Saved entries
################

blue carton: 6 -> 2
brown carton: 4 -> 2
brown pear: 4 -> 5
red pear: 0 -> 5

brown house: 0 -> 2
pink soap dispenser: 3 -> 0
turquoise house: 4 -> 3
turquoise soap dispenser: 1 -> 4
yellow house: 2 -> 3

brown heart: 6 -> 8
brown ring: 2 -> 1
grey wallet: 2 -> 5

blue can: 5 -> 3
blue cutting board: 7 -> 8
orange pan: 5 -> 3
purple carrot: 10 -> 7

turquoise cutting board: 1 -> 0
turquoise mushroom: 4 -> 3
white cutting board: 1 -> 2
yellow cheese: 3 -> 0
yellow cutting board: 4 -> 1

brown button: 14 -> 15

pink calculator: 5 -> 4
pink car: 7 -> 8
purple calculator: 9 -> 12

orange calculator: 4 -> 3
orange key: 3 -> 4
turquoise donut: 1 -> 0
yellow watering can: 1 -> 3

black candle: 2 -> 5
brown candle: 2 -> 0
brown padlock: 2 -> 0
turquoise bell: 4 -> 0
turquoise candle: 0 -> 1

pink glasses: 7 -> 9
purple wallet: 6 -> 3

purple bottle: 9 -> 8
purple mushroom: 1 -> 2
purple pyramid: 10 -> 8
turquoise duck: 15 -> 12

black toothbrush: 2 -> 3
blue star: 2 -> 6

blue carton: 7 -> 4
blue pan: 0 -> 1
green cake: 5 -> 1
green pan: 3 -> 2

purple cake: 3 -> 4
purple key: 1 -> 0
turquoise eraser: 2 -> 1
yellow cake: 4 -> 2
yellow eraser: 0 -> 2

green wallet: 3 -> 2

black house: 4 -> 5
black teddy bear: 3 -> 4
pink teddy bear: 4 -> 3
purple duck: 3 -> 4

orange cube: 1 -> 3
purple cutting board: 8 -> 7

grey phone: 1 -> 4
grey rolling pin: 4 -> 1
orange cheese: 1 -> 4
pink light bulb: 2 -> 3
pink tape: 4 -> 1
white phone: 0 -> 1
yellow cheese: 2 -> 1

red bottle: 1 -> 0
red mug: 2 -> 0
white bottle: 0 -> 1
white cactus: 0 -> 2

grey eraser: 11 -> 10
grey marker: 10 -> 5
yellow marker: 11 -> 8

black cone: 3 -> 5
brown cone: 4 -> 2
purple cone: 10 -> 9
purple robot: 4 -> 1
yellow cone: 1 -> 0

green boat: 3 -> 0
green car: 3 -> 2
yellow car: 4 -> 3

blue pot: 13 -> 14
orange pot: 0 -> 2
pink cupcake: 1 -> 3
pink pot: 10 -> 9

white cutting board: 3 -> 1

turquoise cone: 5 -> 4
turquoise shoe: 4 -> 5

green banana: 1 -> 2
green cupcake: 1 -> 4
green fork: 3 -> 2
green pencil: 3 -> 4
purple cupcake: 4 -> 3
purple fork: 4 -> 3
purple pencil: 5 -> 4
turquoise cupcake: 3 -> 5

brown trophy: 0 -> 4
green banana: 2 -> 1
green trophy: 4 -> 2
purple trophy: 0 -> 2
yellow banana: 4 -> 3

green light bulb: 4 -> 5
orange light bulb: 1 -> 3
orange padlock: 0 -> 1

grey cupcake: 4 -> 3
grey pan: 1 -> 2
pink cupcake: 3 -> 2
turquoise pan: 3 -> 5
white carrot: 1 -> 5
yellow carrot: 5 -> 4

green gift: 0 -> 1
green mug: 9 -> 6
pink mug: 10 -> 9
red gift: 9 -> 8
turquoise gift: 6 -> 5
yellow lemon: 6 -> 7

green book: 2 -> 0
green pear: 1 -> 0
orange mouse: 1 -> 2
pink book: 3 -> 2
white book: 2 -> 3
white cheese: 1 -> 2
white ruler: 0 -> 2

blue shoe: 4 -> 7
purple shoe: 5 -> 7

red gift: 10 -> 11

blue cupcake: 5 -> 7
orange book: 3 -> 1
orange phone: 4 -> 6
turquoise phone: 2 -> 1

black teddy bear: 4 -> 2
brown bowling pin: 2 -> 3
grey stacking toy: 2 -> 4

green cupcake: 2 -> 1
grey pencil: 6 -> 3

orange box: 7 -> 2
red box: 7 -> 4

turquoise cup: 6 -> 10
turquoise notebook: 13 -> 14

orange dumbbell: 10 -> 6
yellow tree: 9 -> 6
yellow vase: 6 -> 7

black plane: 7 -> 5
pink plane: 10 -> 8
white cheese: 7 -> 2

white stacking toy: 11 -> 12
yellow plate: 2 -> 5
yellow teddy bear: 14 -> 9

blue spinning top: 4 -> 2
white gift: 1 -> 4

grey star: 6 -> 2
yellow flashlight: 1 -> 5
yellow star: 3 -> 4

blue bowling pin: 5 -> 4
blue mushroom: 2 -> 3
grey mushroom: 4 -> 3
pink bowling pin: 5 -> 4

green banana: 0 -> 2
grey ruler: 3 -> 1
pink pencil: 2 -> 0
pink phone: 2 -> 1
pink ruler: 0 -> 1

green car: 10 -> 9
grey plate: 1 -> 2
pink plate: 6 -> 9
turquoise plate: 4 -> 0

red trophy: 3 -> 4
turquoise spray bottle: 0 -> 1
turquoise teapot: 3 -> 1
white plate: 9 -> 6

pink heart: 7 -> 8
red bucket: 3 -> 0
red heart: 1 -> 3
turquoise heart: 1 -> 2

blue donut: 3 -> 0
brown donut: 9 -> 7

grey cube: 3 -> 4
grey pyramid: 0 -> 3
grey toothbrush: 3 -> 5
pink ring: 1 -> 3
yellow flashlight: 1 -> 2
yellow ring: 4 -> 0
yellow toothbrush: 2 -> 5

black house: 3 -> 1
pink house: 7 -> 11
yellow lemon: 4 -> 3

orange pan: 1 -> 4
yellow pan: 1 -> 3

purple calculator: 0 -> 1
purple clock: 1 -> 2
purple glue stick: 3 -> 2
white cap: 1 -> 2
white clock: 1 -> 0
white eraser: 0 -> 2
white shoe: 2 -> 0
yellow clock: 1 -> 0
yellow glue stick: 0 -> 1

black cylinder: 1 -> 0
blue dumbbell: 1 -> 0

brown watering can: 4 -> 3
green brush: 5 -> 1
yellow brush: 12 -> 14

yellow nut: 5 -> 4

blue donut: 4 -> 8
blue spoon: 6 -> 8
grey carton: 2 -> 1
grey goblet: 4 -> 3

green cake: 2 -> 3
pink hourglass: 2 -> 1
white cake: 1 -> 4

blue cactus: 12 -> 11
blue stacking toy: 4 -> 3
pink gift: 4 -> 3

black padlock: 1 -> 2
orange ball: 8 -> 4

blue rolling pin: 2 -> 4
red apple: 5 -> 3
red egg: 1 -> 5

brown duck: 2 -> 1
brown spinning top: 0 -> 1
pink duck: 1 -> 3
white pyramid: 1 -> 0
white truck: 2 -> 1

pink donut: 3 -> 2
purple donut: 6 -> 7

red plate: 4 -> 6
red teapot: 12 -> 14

################

**Activity:**
Return every line from the entries above that contains the word "heart".

**Task output:**
brown heart: 6 -> 8
pink heart: 7 -> 8
red heart: 1 -> 3
turquoise heart: 1 -> 2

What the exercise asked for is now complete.